Scene change data
BEGIN

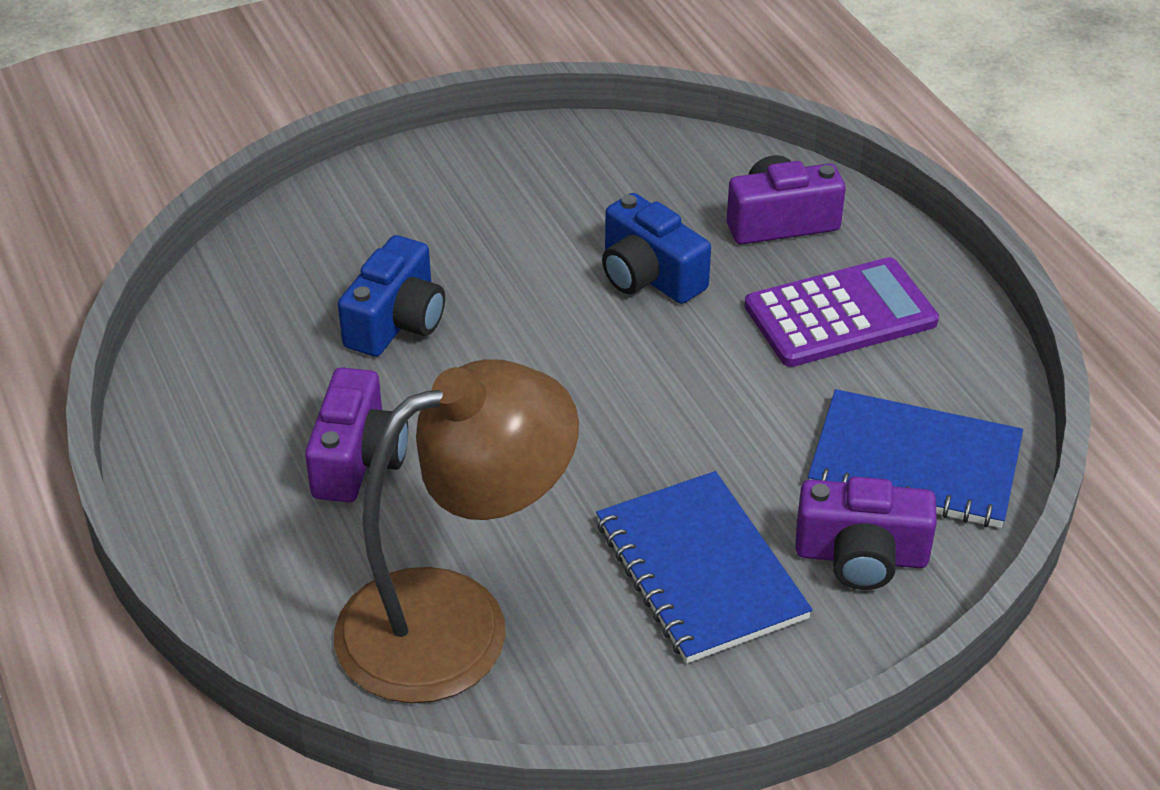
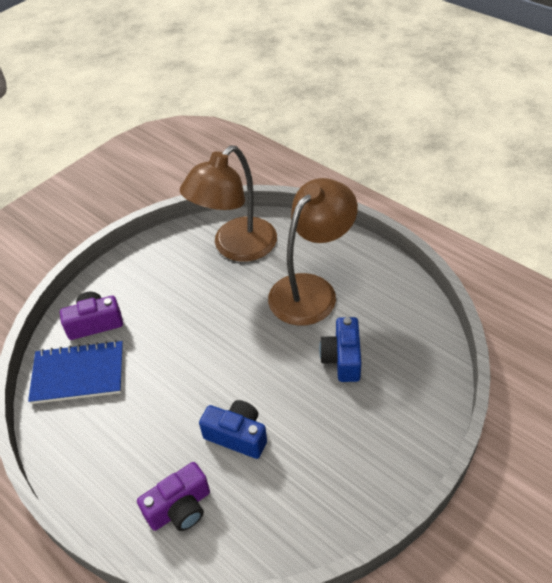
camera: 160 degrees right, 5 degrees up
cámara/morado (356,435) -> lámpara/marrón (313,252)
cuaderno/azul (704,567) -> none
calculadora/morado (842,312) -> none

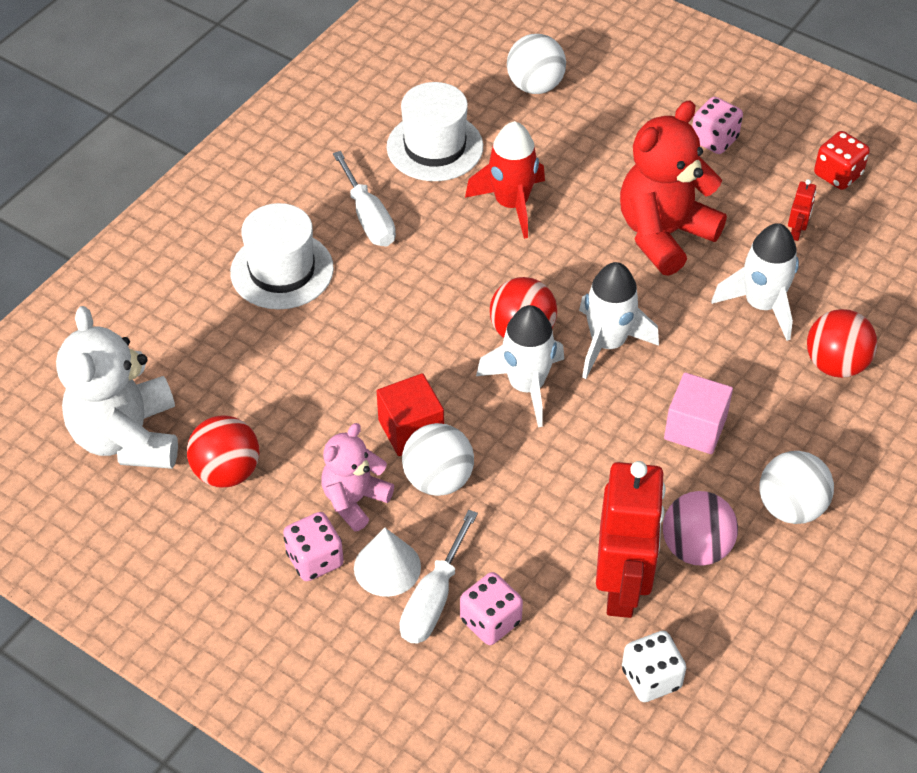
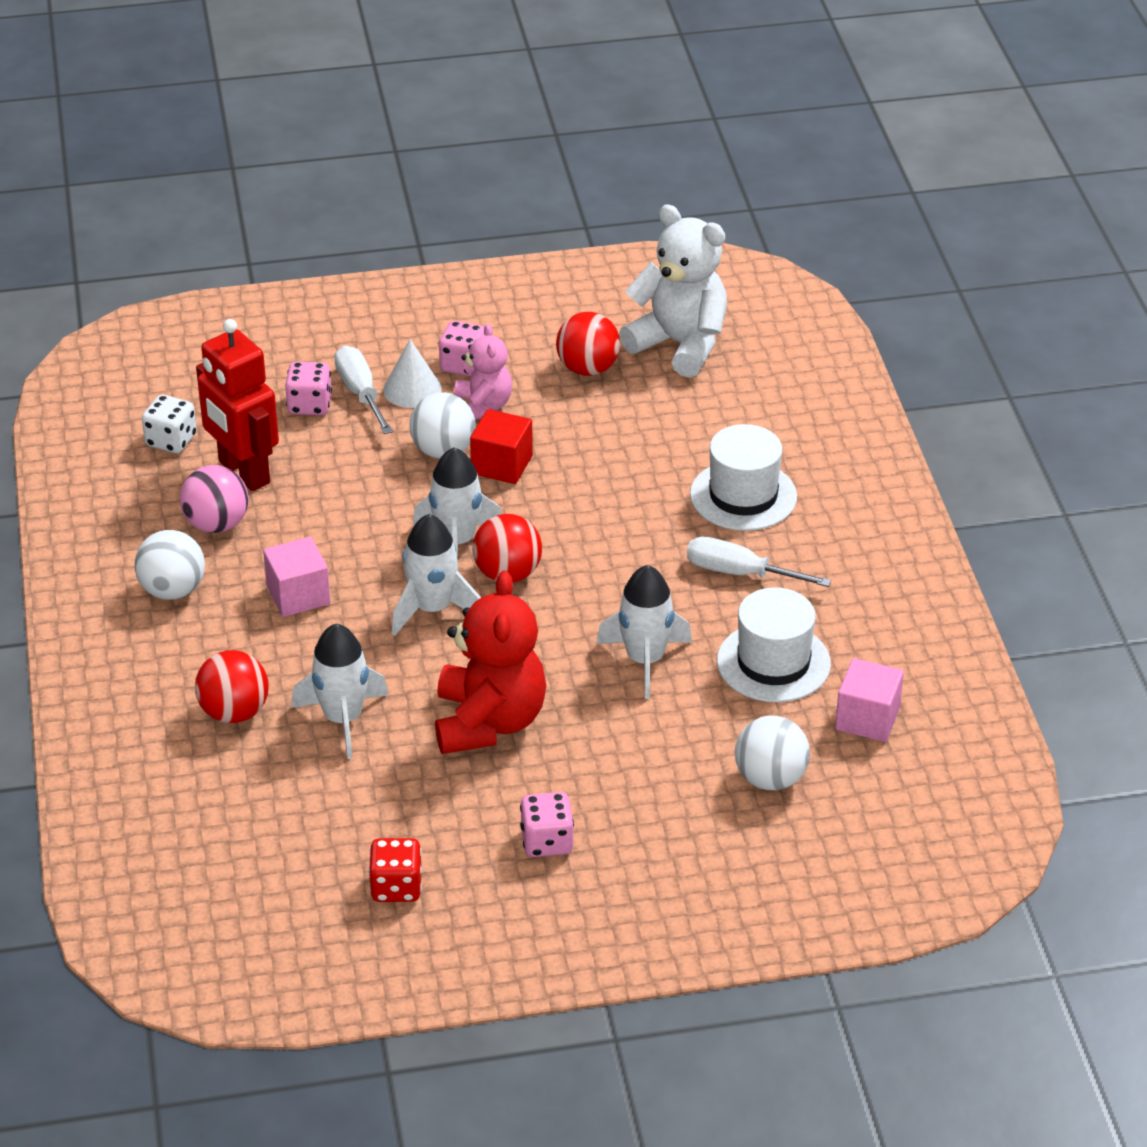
camera: 135 degrees right, 10 degrees down
cohete/rojo (505,180) -> cohete/blanco (644,632)
none -> cubo/rosa (869,700)
robot/rojo (802,210) -> none

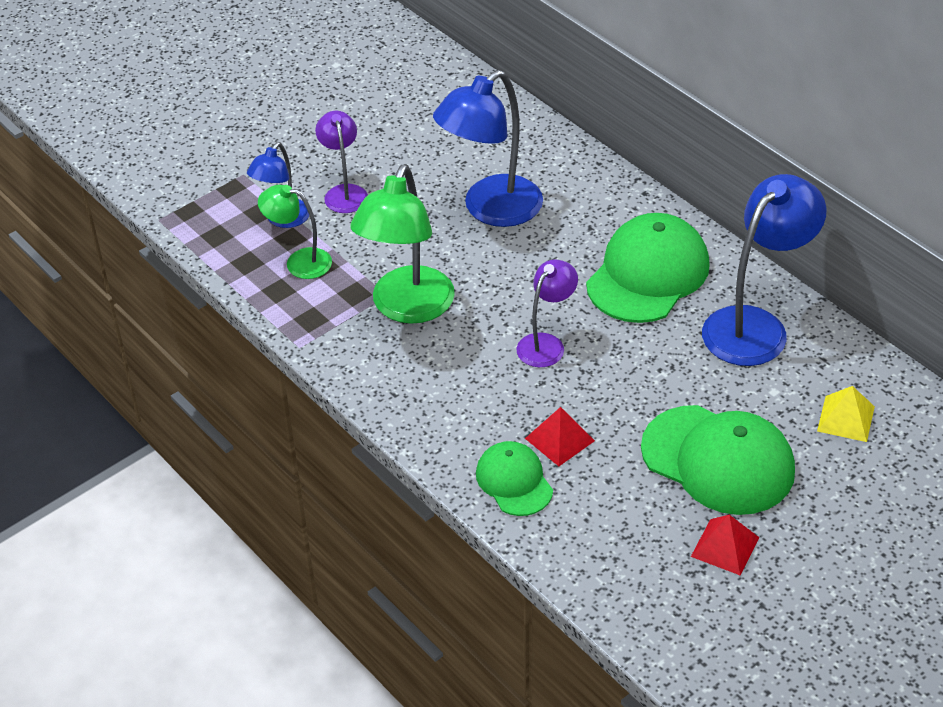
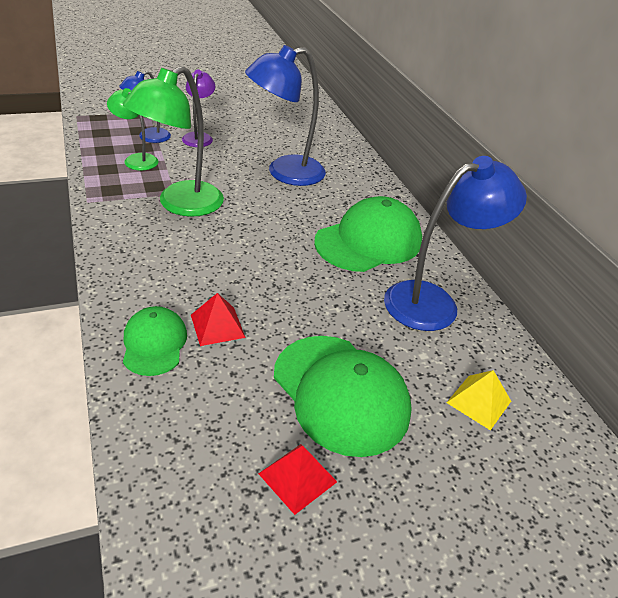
camera: 15 degrees right, 5 degrees down
lámpara/morado (547,313) -> none

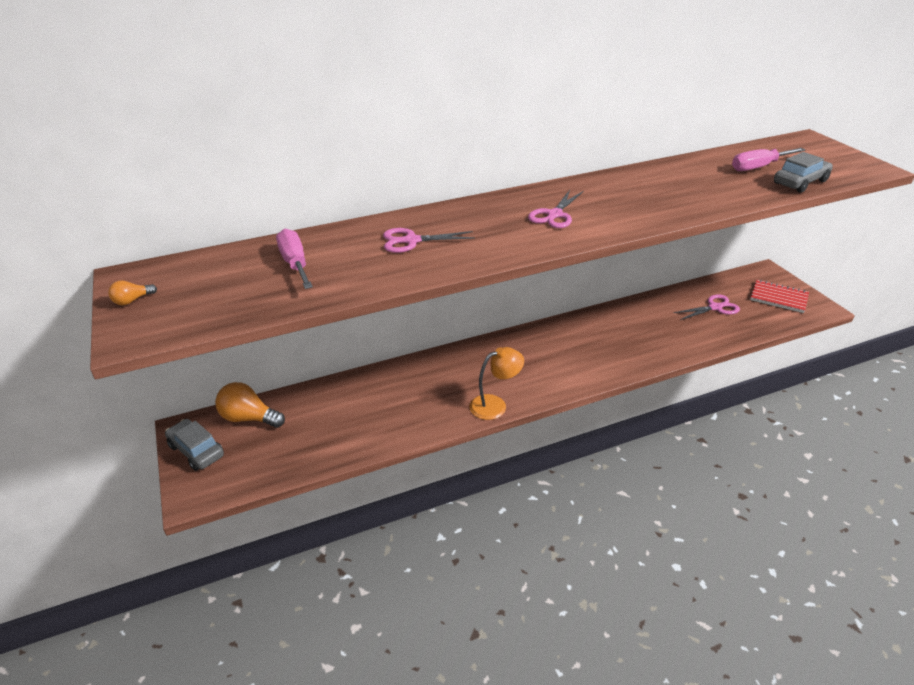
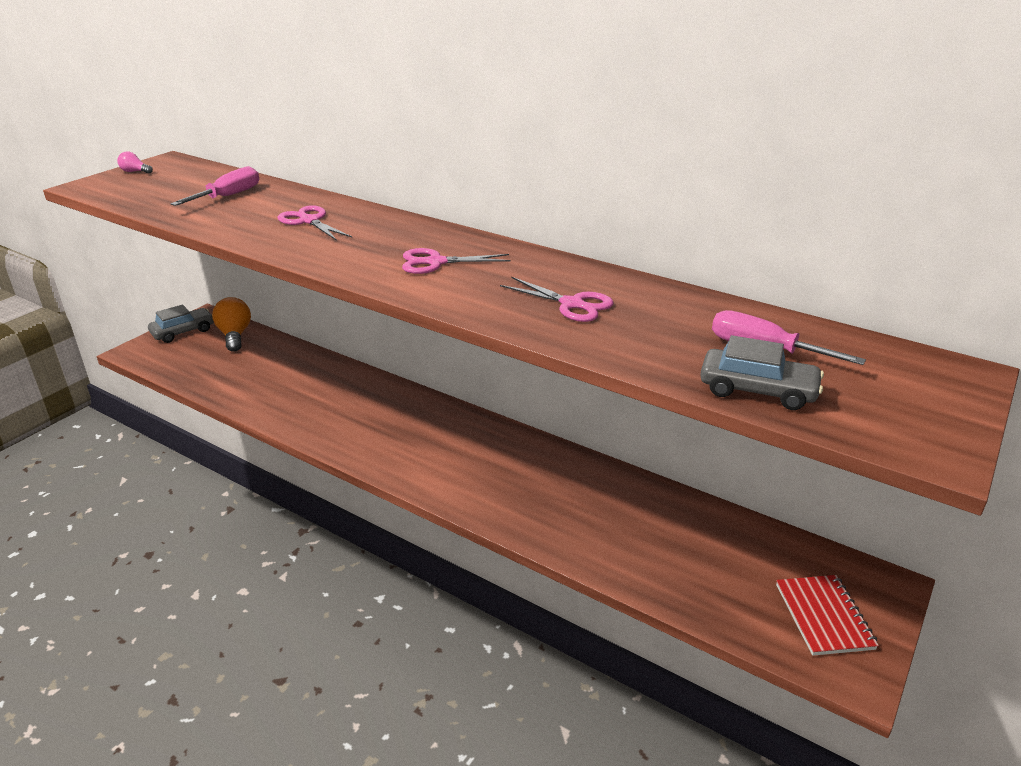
camera: 55 degrees right, 5 degrees down
bombilla/naranja (132,292) -> bombilla/rosa (135,163)
coche/gris (194,445) -> coche/gris (181,324), 45 degrees clockwise
tijeras/rosa (707,307) -> tijeras/rosa (557,299), relocated
lámpara/naranja (496,383) -> none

END

**TASK OBJECTIVE:**
Could you write all the entries out again exactly, but without their pictures?

**RESPONSE AREA:**
camera: 160 degrees right, 5 degrees up
cámara/morado (356,435) -> lámpara/marrón (313,252)
cuaderno/azul (704,567) -> none
calculadora/morado (842,312) -> none

camera: 135 degrees right, 10 degrees down
cohete/rojo (505,180) -> cohete/blanco (644,632)
none -> cubo/rosa (869,700)
robot/rojo (802,210) -> none

camera: 15 degrees right, 5 degrees down
lámpara/morado (547,313) -> none

camera: 55 degrees right, 5 degrees down
bombilla/naranja (132,292) -> bombilla/rosa (135,163)
coche/gris (194,445) -> coche/gris (181,324), 45 degrees clockwise
tijeras/rosa (707,307) -> tijeras/rosa (557,299), relocated
lámpara/naranja (496,383) -> none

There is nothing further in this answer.